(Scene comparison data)
────────
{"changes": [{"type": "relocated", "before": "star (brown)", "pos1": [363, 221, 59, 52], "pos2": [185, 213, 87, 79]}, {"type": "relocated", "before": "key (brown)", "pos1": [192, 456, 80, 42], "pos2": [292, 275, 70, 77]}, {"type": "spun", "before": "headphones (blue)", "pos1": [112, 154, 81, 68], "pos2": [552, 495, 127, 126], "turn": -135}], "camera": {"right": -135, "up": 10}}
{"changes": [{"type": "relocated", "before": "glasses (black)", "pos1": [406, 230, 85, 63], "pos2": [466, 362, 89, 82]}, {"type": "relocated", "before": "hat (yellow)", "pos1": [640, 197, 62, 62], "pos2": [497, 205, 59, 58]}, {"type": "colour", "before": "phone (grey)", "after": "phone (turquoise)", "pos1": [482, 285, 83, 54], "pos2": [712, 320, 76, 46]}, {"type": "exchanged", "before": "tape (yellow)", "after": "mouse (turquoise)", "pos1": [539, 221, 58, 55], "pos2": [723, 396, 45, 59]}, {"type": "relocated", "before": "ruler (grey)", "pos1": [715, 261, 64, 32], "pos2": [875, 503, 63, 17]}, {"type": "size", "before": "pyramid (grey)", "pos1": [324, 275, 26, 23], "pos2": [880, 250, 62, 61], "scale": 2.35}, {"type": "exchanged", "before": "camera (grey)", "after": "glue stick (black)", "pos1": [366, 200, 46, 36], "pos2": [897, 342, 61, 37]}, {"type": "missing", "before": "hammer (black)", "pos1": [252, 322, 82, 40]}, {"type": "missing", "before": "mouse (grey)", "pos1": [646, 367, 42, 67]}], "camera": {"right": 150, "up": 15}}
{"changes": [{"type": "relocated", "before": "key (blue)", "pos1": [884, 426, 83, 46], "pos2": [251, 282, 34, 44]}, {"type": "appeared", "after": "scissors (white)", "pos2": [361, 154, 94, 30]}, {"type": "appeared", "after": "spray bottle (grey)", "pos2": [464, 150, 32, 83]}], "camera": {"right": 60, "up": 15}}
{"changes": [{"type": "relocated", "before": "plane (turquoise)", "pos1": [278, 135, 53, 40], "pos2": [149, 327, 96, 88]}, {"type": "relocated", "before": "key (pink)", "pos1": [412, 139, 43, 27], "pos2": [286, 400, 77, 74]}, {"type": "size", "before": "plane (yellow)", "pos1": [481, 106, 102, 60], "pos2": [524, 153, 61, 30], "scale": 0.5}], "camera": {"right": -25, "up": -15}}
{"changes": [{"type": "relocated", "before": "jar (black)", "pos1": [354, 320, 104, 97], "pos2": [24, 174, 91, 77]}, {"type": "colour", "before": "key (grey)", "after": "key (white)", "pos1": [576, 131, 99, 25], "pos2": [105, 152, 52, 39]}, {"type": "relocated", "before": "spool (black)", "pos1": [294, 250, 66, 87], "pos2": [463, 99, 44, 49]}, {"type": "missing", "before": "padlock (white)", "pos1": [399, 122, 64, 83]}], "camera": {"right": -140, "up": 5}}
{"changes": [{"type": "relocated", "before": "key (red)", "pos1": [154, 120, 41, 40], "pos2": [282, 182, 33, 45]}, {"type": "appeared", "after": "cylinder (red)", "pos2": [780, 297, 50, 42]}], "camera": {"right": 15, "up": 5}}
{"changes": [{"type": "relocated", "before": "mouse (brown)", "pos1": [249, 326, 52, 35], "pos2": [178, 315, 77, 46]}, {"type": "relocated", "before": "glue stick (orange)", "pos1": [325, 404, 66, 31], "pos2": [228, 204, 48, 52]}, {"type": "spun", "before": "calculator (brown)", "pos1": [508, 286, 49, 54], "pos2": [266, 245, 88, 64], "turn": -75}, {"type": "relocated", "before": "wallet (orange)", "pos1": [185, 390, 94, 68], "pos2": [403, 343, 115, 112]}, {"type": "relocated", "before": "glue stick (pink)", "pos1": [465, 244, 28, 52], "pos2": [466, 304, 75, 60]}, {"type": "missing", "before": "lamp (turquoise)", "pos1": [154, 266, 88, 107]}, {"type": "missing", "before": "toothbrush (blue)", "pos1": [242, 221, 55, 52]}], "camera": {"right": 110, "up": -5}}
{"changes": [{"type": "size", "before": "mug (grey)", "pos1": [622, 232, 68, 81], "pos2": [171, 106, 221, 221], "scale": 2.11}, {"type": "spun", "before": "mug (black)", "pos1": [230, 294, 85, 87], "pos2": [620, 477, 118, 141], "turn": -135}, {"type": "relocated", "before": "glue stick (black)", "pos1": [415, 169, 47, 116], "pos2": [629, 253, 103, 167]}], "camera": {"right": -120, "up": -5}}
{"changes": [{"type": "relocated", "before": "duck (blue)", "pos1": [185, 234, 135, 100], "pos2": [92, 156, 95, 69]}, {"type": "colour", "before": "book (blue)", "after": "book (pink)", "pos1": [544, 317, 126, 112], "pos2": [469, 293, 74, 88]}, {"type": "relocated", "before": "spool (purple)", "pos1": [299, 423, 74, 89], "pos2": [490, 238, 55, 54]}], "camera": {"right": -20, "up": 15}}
────────
WORK TASK
Retype each line of the data exactly as it reads.

PROBLEM SOLUTION
{"changes": [{"type": "relocated", "before": "star (brown)", "pos1": [363, 221, 59, 52], "pos2": [185, 213, 87, 79]}, {"type": "relocated", "before": "key (brown)", "pos1": [192, 456, 80, 42], "pos2": [292, 275, 70, 77]}, {"type": "spun", "before": "headphones (blue)", "pos1": [112, 154, 81, 68], "pos2": [552, 495, 127, 126], "turn": -135}], "camera": {"right": -135, "up": 10}}
{"changes": [{"type": "relocated", "before": "glasses (black)", "pos1": [406, 230, 85, 63], "pos2": [466, 362, 89, 82]}, {"type": "relocated", "before": "hat (yellow)", "pos1": [640, 197, 62, 62], "pos2": [497, 205, 59, 58]}, {"type": "colour", "before": "phone (grey)", "after": "phone (turquoise)", "pos1": [482, 285, 83, 54], "pos2": [712, 320, 76, 46]}, {"type": "exchanged", "before": "tape (yellow)", "after": "mouse (turquoise)", "pos1": [539, 221, 58, 55], "pos2": [723, 396, 45, 59]}, {"type": "relocated", "before": "ruler (grey)", "pos1": [715, 261, 64, 32], "pos2": [875, 503, 63, 17]}, {"type": "size", "before": "pyramid (grey)", "pos1": [324, 275, 26, 23], "pos2": [880, 250, 62, 61], "scale": 2.35}, {"type": "exchanged", "before": "camera (grey)", "after": "glue stick (black)", "pos1": [366, 200, 46, 36], "pos2": [897, 342, 61, 37]}, {"type": "missing", "before": "hammer (black)", "pos1": [252, 322, 82, 40]}, {"type": "missing", "before": "mouse (grey)", "pos1": [646, 367, 42, 67]}], "camera": {"right": 150, "up": 15}}
{"changes": [{"type": "relocated", "before": "key (blue)", "pos1": [884, 426, 83, 46], "pos2": [251, 282, 34, 44]}, {"type": "appeared", "after": "scissors (white)", "pos2": [361, 154, 94, 30]}, {"type": "appeared", "after": "spray bottle (grey)", "pos2": [464, 150, 32, 83]}], "camera": {"right": 60, "up": 15}}
{"changes": [{"type": "relocated", "before": "plane (turquoise)", "pos1": [278, 135, 53, 40], "pos2": [149, 327, 96, 88]}, {"type": "relocated", "before": "key (pink)", "pos1": [412, 139, 43, 27], "pos2": [286, 400, 77, 74]}, {"type": "size", "before": "plane (yellow)", "pos1": [481, 106, 102, 60], "pos2": [524, 153, 61, 30], "scale": 0.5}], "camera": {"right": -25, "up": -15}}
{"changes": [{"type": "relocated", "before": "jar (black)", "pos1": [354, 320, 104, 97], "pos2": [24, 174, 91, 77]}, {"type": "colour", "before": "key (grey)", "after": "key (white)", "pos1": [576, 131, 99, 25], "pos2": [105, 152, 52, 39]}, {"type": "relocated", "before": "spool (black)", "pos1": [294, 250, 66, 87], "pos2": [463, 99, 44, 49]}, {"type": "missing", "before": "padlock (white)", "pos1": [399, 122, 64, 83]}], "camera": {"right": -140, "up": 5}}
{"changes": [{"type": "relocated", "before": "key (red)", "pos1": [154, 120, 41, 40], "pos2": [282, 182, 33, 45]}, {"type": "appeared", "after": "cylinder (red)", "pos2": [780, 297, 50, 42]}], "camera": {"right": 15, "up": 5}}
{"changes": [{"type": "relocated", "before": "mouse (brown)", "pos1": [249, 326, 52, 35], "pos2": [178, 315, 77, 46]}, {"type": "relocated", "before": "glue stick (orange)", "pos1": [325, 404, 66, 31], "pos2": [228, 204, 48, 52]}, {"type": "spun", "before": "calculator (brown)", "pos1": [508, 286, 49, 54], "pos2": [266, 245, 88, 64], "turn": -75}, {"type": "relocated", "before": "wallet (orange)", "pos1": [185, 390, 94, 68], "pos2": [403, 343, 115, 112]}, {"type": "relocated", "before": "glue stick (pink)", "pos1": [465, 244, 28, 52], "pos2": [466, 304, 75, 60]}, {"type": "missing", "before": "lamp (turquoise)", "pos1": [154, 266, 88, 107]}, {"type": "missing", "before": "toothbrush (blue)", "pos1": [242, 221, 55, 52]}], "camera": {"right": 110, "up": -5}}
{"changes": [{"type": "size", "before": "mug (grey)", "pos1": [622, 232, 68, 81], "pos2": [171, 106, 221, 221], "scale": 2.11}, {"type": "spun", "before": "mug (black)", "pos1": [230, 294, 85, 87], "pos2": [620, 477, 118, 141], "turn": -135}, {"type": "relocated", "before": "glue stick (black)", "pos1": [415, 169, 47, 116], "pos2": [629, 253, 103, 167]}], "camera": {"right": -120, "up": -5}}
{"changes": [{"type": "relocated", "before": "duck (blue)", "pos1": [185, 234, 135, 100], "pos2": [92, 156, 95, 69]}, {"type": "colour", "before": "book (blue)", "after": "book (pink)", "pos1": [544, 317, 126, 112], "pos2": [469, 293, 74, 88]}, {"type": "relocated", "before": "spool (purple)", "pos1": [299, 423, 74, 89], "pos2": [490, 238, 55, 54]}], "camera": {"right": -20, "up": 15}}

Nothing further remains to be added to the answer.